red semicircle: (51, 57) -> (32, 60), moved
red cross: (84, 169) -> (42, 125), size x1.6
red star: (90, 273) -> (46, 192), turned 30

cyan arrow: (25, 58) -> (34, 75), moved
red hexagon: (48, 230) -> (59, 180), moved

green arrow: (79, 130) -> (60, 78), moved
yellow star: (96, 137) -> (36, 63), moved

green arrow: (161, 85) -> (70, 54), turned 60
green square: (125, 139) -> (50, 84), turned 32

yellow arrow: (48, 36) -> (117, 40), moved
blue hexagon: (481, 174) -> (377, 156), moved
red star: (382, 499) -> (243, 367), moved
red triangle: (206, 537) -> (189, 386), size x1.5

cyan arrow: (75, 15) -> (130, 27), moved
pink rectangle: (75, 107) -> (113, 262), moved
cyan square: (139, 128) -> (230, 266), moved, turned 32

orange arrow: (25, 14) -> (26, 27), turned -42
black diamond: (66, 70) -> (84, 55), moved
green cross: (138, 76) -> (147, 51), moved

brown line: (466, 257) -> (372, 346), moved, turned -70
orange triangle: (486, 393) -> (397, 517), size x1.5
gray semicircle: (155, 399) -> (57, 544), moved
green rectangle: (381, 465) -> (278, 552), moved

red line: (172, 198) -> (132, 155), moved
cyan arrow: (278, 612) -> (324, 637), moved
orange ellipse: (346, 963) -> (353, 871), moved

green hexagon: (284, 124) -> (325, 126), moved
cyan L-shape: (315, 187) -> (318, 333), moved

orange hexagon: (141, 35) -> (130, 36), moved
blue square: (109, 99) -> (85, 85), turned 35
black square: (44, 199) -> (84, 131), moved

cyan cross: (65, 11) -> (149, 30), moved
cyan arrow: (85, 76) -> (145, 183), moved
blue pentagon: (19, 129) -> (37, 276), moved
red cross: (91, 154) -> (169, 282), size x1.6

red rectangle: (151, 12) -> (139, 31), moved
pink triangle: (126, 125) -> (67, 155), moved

· · ·

- [EXERCISE BRIEF] Could you restate every entry above word for word?

- [COMPLETED TASK]
red semicircle: (51, 57) -> (32, 60), moved
red cross: (84, 169) -> (42, 125), size x1.6
red star: (90, 273) -> (46, 192), turned 30

cyan arrow: (25, 58) -> (34, 75), moved
red hexagon: (48, 230) -> (59, 180), moved

green arrow: (79, 130) -> (60, 78), moved
yellow star: (96, 137) -> (36, 63), moved

green arrow: (161, 85) -> (70, 54), turned 60
green square: (125, 139) -> (50, 84), turned 32

yellow arrow: (48, 36) -> (117, 40), moved
blue hexagon: (481, 174) -> (377, 156), moved
red star: (382, 499) -> (243, 367), moved
red triangle: (206, 537) -> (189, 386), size x1.5

cyan arrow: (75, 15) -> (130, 27), moved
pink rectangle: (75, 107) -> (113, 262), moved
cyan square: (139, 128) -> (230, 266), moved, turned 32

orange arrow: (25, 14) -> (26, 27), turned -42
black diamond: (66, 70) -> (84, 55), moved
green cross: (138, 76) -> (147, 51), moved

brown line: (466, 257) -> (372, 346), moved, turned -70
orange triangle: (486, 393) -> (397, 517), size x1.5
gray semicircle: (155, 399) -> (57, 544), moved
green rectangle: (381, 465) -> (278, 552), moved

red line: (172, 198) -> (132, 155), moved
cyan arrow: (278, 612) -> (324, 637), moved
orange ellipse: (346, 963) -> (353, 871), moved

green hexagon: (284, 124) -> (325, 126), moved
cyan L-shape: (315, 187) -> (318, 333), moved

orange hexagon: (141, 35) -> (130, 36), moved
blue square: (109, 99) -> (85, 85), turned 35
black square: (44, 199) -> (84, 131), moved

cyan cross: (65, 11) -> (149, 30), moved
cyan arrow: (85, 76) -> (145, 183), moved
blue pentagon: (19, 129) -> (37, 276), moved
red cross: (91, 154) -> (169, 282), size x1.6

red rectangle: (151, 12) -> (139, 31), moved
pink triangle: (126, 125) -> (67, 155), moved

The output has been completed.